Your goal:
The records beneath should be printed exactly, and the pictures are to be left out.

Records shown:
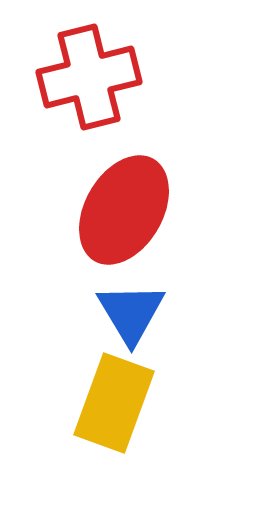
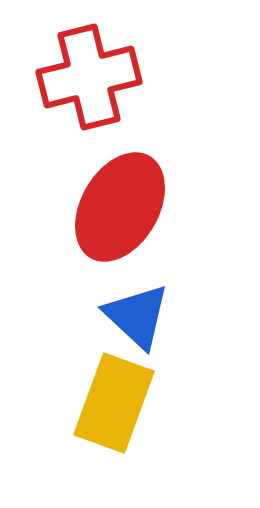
red ellipse: moved 4 px left, 3 px up
blue triangle: moved 6 px right, 3 px down; rotated 16 degrees counterclockwise
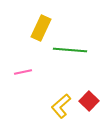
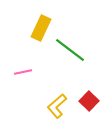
green line: rotated 32 degrees clockwise
yellow L-shape: moved 4 px left
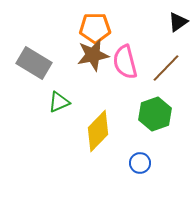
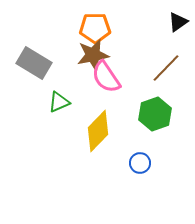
pink semicircle: moved 19 px left, 15 px down; rotated 20 degrees counterclockwise
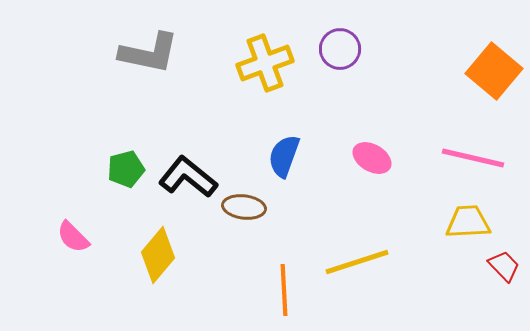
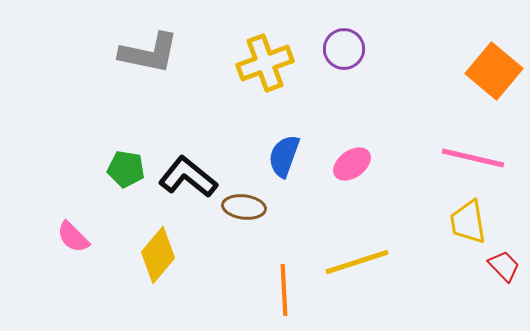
purple circle: moved 4 px right
pink ellipse: moved 20 px left, 6 px down; rotated 66 degrees counterclockwise
green pentagon: rotated 24 degrees clockwise
yellow trapezoid: rotated 96 degrees counterclockwise
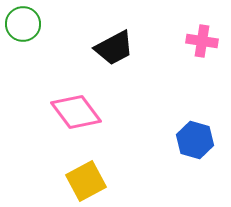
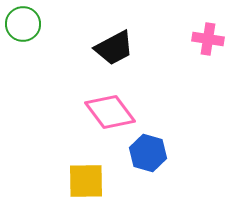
pink cross: moved 6 px right, 2 px up
pink diamond: moved 34 px right
blue hexagon: moved 47 px left, 13 px down
yellow square: rotated 27 degrees clockwise
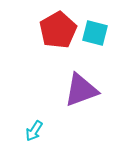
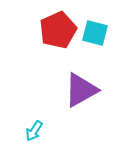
red pentagon: rotated 6 degrees clockwise
purple triangle: rotated 9 degrees counterclockwise
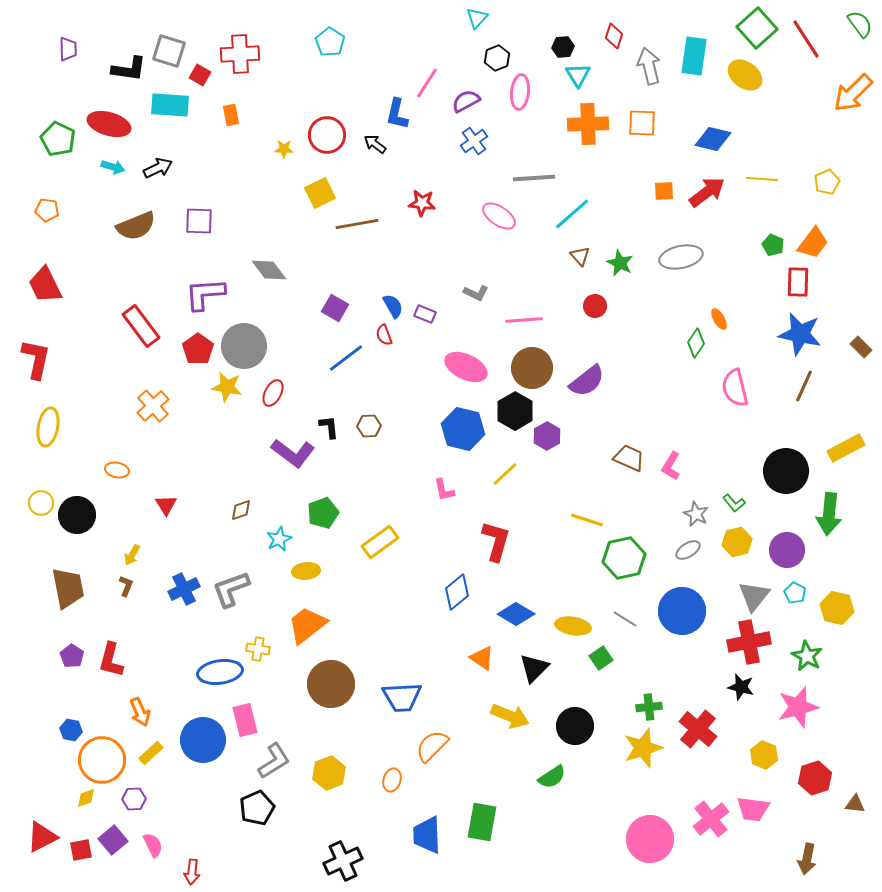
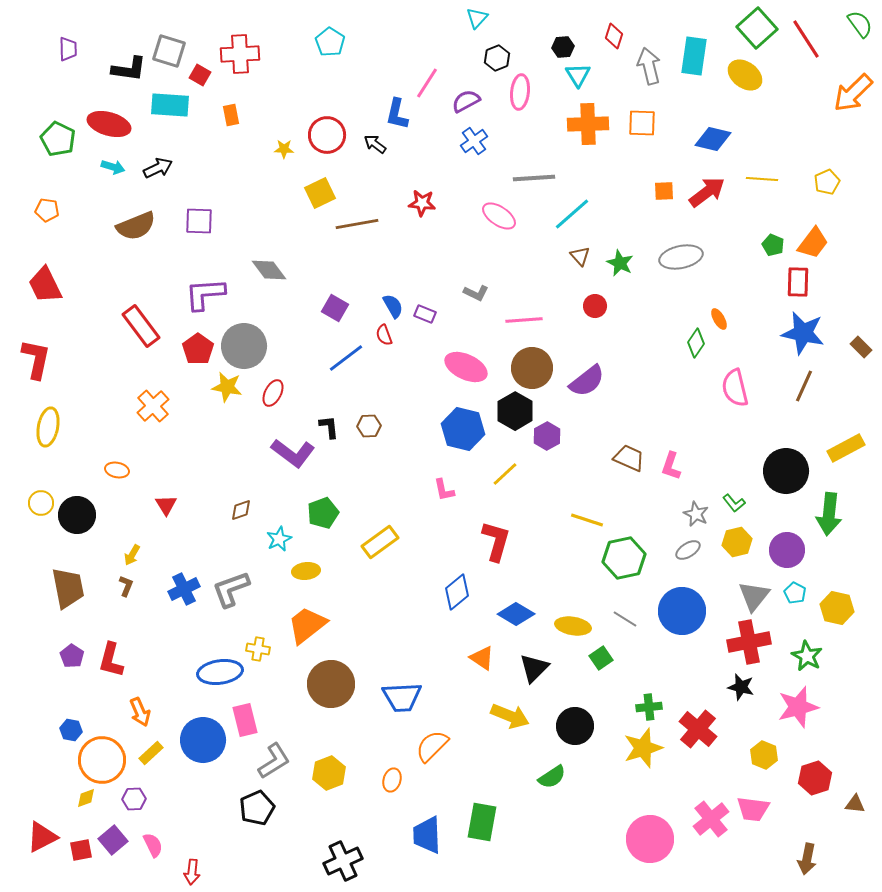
blue star at (800, 334): moved 3 px right, 1 px up
pink L-shape at (671, 466): rotated 12 degrees counterclockwise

Result of this task:
red ellipse: moved 4 px left, 3 px up
blue triangle: moved 6 px right, 3 px down; rotated 16 degrees counterclockwise
green line: rotated 32 degrees clockwise
yellow L-shape: moved 4 px left
pink semicircle: moved 19 px left, 15 px down; rotated 20 degrees counterclockwise
purple circle: moved 4 px right
pink ellipse: moved 20 px left, 6 px down; rotated 66 degrees counterclockwise
green pentagon: rotated 24 degrees clockwise
yellow trapezoid: rotated 96 degrees counterclockwise
pink cross: moved 6 px right, 2 px up
pink diamond: moved 34 px right
blue hexagon: moved 47 px left, 13 px down
yellow square: rotated 27 degrees clockwise
red pentagon: rotated 6 degrees clockwise
purple triangle: rotated 9 degrees counterclockwise
blue star at (800, 334): moved 3 px right, 1 px up
pink L-shape at (671, 466): rotated 12 degrees counterclockwise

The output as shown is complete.